__TASK GOAL__
Take the records below and retype them line by line, from the first line through the one containing "red apple: 4 -> 2"; stop there.

(Object tally comparisons)

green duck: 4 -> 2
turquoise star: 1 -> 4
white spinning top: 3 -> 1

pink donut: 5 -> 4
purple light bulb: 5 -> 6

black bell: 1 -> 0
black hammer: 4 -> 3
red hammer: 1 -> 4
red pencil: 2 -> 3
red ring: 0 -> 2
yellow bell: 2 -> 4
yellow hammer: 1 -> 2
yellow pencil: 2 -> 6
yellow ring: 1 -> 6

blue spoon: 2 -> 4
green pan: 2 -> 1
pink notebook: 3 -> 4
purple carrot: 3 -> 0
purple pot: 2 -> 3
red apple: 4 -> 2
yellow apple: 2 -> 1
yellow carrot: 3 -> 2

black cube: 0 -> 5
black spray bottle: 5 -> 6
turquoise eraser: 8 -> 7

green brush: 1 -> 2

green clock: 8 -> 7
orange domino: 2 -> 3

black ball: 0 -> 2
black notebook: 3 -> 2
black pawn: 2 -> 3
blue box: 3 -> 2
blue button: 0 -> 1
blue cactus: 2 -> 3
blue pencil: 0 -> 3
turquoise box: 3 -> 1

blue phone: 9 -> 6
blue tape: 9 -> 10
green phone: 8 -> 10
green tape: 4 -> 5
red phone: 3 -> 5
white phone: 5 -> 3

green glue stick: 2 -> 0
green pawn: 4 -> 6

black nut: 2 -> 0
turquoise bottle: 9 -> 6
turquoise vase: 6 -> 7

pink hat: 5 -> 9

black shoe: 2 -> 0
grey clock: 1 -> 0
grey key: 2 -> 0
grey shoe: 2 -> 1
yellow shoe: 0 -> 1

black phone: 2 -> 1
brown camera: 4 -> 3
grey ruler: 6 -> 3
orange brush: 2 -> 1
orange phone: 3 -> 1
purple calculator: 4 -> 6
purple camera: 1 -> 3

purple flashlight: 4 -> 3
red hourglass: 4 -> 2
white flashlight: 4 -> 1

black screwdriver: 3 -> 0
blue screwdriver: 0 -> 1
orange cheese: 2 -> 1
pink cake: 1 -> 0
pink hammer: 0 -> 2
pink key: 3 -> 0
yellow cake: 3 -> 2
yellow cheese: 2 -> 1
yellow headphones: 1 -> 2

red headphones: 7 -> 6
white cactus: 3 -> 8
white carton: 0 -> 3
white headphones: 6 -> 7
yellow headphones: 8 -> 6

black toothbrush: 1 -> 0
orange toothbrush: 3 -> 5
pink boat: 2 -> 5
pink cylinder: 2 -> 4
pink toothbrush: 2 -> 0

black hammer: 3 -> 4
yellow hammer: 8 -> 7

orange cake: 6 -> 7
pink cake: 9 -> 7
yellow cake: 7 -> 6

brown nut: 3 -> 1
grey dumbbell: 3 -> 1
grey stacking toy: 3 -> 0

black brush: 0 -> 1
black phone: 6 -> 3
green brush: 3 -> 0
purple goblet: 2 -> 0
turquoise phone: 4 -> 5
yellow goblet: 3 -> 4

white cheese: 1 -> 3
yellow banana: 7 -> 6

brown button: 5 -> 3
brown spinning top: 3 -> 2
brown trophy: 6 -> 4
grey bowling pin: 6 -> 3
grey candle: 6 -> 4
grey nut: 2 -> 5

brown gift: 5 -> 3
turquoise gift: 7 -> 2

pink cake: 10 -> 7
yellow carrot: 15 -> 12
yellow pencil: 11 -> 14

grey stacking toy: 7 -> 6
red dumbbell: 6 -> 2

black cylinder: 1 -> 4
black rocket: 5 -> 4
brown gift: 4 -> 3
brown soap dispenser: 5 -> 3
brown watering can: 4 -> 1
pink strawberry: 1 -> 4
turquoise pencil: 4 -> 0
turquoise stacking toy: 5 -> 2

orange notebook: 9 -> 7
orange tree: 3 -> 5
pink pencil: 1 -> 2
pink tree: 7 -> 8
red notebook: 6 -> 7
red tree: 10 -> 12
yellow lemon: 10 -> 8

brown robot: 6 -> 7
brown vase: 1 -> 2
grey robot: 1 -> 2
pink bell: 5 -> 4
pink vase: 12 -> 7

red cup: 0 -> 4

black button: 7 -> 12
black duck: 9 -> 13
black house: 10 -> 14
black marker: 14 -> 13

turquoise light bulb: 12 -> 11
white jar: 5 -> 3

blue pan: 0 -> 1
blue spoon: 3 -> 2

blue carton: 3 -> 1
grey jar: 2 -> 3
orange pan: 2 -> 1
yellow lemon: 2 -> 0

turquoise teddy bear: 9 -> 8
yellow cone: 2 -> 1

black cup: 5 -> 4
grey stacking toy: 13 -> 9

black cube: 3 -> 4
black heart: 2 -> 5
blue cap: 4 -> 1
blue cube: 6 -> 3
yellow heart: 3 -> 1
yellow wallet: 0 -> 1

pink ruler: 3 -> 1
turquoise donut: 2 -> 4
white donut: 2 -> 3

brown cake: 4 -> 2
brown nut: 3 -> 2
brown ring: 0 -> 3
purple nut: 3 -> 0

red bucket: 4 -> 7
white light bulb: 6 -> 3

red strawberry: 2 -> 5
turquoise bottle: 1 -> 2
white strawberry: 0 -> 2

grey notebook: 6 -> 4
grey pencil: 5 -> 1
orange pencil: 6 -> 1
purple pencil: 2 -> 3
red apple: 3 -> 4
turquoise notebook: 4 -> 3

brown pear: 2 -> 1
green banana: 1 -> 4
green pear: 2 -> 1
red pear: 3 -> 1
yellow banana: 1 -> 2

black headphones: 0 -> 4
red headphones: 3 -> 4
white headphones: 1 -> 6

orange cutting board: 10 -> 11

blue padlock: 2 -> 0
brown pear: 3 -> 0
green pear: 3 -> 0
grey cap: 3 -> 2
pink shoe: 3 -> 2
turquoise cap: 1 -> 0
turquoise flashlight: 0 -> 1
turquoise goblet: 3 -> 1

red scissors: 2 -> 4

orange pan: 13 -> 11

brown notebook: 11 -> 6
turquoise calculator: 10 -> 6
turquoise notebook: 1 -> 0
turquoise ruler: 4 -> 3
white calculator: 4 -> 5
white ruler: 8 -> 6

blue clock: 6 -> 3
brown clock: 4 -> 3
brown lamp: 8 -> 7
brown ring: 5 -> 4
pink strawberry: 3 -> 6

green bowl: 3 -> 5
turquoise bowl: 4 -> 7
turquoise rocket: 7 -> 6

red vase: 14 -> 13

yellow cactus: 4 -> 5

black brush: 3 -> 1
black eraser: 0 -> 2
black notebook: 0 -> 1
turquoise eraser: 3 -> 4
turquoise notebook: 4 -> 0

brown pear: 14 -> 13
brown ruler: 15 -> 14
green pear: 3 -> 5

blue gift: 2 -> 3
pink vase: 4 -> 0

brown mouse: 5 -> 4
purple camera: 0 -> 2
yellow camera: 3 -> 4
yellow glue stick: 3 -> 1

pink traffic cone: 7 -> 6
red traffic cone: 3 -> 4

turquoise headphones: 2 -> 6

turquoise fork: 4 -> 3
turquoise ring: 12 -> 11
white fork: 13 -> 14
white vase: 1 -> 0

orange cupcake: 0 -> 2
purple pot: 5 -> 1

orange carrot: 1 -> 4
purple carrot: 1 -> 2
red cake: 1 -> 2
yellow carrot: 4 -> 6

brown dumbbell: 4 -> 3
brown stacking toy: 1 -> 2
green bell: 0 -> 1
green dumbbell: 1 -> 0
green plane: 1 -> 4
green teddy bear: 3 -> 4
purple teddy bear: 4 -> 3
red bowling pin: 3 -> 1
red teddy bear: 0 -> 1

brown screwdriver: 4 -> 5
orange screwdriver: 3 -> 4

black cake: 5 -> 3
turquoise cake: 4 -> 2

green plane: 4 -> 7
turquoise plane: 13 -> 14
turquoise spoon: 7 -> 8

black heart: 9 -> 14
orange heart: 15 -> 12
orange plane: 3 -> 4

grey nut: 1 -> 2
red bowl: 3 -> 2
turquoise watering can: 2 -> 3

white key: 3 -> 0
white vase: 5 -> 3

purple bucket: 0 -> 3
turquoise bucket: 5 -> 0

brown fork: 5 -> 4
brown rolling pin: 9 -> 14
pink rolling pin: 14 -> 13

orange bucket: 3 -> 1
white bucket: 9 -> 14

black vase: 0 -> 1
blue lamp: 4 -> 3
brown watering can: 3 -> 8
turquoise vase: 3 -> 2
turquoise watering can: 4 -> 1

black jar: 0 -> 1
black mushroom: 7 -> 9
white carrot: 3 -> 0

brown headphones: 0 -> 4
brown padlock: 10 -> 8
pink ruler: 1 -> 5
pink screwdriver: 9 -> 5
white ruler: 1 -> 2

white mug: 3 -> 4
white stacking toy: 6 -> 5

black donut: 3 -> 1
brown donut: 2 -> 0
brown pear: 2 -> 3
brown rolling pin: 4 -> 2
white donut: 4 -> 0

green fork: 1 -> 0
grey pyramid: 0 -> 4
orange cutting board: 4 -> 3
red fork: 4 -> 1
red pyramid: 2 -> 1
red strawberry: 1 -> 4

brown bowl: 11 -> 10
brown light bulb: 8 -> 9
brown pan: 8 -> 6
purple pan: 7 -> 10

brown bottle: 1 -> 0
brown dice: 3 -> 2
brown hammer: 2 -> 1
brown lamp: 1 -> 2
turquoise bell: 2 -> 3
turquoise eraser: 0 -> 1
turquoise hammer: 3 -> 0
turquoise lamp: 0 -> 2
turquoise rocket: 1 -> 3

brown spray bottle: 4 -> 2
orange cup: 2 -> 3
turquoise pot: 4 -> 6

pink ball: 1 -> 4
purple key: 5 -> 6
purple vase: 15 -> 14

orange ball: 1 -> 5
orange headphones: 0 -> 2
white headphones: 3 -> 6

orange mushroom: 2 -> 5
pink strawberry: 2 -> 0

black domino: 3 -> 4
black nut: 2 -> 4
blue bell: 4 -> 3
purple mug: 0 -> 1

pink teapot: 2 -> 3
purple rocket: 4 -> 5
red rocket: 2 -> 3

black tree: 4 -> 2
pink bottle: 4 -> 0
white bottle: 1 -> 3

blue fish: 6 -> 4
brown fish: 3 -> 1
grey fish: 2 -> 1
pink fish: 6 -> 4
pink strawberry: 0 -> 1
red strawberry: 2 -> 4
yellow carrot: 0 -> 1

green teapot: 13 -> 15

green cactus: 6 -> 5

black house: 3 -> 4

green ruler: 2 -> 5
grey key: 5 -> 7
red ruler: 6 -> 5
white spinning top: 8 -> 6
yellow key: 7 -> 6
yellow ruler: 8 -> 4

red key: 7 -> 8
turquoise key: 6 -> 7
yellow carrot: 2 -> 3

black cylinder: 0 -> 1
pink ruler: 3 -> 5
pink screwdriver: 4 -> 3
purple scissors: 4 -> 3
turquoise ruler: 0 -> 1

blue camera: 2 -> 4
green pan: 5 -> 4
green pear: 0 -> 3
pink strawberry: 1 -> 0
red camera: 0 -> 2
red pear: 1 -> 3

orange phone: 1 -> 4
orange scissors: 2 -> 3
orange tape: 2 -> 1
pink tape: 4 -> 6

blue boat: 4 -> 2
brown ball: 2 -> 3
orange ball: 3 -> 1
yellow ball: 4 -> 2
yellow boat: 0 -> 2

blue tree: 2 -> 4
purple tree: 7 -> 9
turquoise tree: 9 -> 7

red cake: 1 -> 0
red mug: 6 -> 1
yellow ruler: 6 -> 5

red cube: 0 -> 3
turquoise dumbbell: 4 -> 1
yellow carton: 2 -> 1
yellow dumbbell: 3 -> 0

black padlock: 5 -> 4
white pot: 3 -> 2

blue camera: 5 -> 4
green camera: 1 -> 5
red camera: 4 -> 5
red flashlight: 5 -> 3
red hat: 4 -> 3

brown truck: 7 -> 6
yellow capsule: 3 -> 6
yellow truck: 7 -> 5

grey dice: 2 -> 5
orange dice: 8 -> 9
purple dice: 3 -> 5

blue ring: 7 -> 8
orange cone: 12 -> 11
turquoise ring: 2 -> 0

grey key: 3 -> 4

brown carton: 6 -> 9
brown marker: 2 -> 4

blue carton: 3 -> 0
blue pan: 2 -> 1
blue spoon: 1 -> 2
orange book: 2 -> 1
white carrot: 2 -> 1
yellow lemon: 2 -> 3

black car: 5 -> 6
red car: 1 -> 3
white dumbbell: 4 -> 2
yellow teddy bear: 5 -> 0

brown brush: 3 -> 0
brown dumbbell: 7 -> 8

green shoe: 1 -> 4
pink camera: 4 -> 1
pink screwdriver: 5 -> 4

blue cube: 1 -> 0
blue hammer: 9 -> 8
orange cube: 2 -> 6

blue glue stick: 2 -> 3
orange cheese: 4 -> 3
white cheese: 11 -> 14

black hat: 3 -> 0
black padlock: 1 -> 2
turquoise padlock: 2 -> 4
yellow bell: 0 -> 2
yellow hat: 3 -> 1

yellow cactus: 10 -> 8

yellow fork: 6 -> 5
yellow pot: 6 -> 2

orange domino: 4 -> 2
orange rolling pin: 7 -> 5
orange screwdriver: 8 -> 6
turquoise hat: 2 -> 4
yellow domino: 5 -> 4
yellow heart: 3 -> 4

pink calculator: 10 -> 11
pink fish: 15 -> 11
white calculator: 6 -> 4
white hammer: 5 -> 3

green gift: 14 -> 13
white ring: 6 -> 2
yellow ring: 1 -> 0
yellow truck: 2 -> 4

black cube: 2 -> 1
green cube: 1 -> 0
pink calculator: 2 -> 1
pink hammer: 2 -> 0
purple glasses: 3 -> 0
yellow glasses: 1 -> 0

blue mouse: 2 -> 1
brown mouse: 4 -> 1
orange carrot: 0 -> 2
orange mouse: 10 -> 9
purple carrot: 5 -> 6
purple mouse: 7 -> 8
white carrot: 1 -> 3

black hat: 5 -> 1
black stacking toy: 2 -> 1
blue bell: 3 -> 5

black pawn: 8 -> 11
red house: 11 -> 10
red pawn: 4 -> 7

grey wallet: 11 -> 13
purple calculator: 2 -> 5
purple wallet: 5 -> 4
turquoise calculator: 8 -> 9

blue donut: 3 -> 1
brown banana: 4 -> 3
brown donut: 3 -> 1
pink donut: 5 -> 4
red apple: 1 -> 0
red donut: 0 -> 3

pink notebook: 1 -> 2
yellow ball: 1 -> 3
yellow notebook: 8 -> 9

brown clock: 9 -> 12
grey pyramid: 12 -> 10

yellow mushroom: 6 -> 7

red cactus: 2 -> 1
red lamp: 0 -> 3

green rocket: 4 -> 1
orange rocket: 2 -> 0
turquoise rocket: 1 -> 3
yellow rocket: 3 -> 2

__RESPONSE TO THE TASK__
green duck: 4 -> 2
turquoise star: 1 -> 4
white spinning top: 3 -> 1

pink donut: 5 -> 4
purple light bulb: 5 -> 6

black bell: 1 -> 0
black hammer: 4 -> 3
red hammer: 1 -> 4
red pencil: 2 -> 3
red ring: 0 -> 2
yellow bell: 2 -> 4
yellow hammer: 1 -> 2
yellow pencil: 2 -> 6
yellow ring: 1 -> 6

blue spoon: 2 -> 4
green pan: 2 -> 1
pink notebook: 3 -> 4
purple carrot: 3 -> 0
purple pot: 2 -> 3
red apple: 4 -> 2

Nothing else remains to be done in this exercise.